+++ TASK INPUT

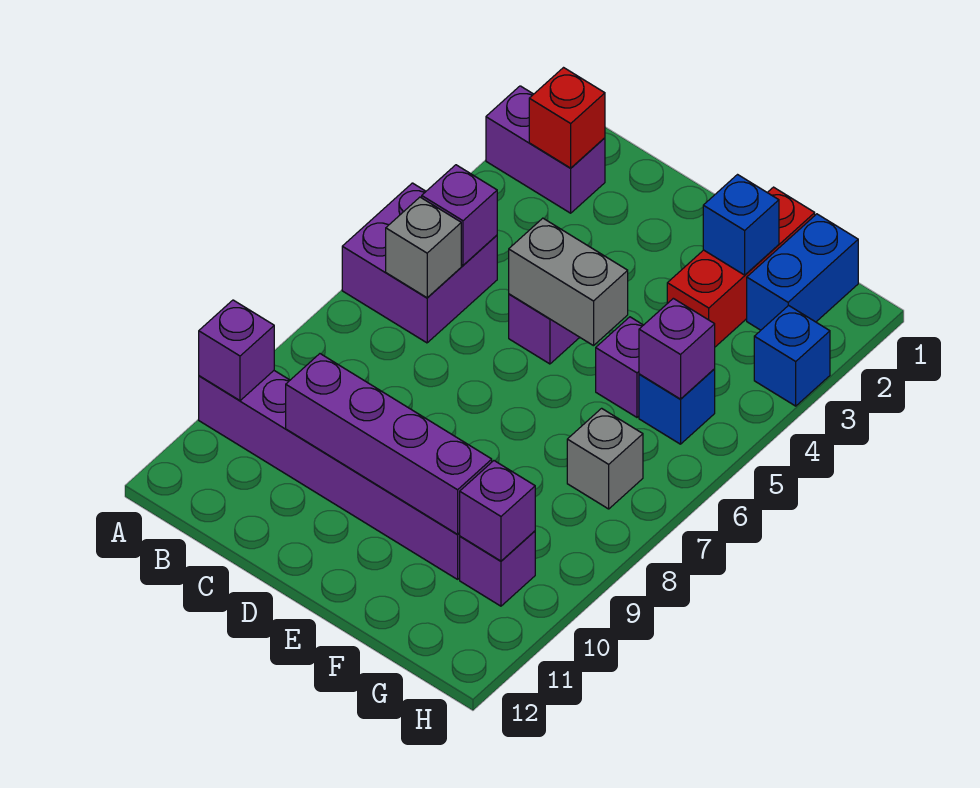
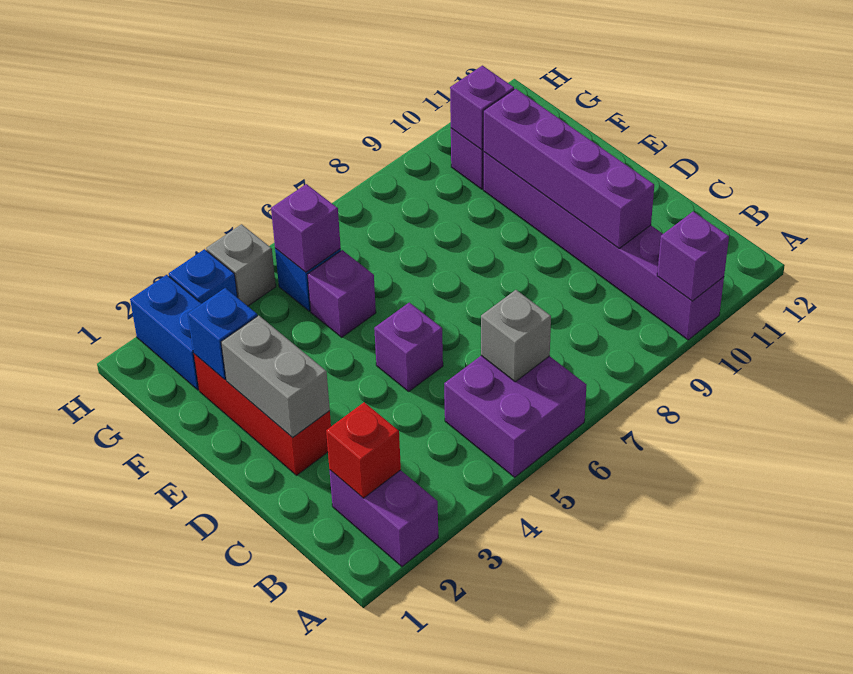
purple brick B5 level 2 -> none
grey brick D5:E5 level 2 -> grey brick D2:E2 level 2
red brick F1:F3 level 1 -> red brick D2:F2 level 1
blue brick G1:G2 level 1 -> blue brick G2:H2 level 1
grey brick G7 level 1 -> grey brick H4 level 1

++++++

**REQUIREMENT:**
Where does the string "grey" occur in the listing above? Return every line that contains it.

**YOUR RESPONSE:**
grey brick D5:E5 level 2 -> grey brick D2:E2 level 2
grey brick G7 level 1 -> grey brick H4 level 1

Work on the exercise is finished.